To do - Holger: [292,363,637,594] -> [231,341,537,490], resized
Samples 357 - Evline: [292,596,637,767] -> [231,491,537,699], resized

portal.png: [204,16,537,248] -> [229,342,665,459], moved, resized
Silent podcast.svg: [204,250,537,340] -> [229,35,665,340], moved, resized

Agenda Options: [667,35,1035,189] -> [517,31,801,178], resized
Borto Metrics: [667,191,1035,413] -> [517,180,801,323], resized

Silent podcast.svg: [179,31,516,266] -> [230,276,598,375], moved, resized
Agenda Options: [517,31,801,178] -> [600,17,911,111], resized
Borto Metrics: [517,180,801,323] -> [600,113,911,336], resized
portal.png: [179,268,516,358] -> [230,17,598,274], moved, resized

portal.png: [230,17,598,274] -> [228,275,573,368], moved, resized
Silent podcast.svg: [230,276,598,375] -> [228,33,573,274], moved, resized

◆ TASK TO COMPLETE: The line containing "Borto Metrics: [517,180,801,323]" marks where to begin; the last line of the records marks where to stop. Copy both and all between, exactly.

◆ WRITTEN RESPONSE:
Borto Metrics: [517,180,801,323] -> [600,113,911,336], resized
portal.png: [179,268,516,358] -> [230,17,598,274], moved, resized

portal.png: [230,17,598,274] -> [228,275,573,368], moved, resized
Silent podcast.svg: [230,276,598,375] -> [228,33,573,274], moved, resized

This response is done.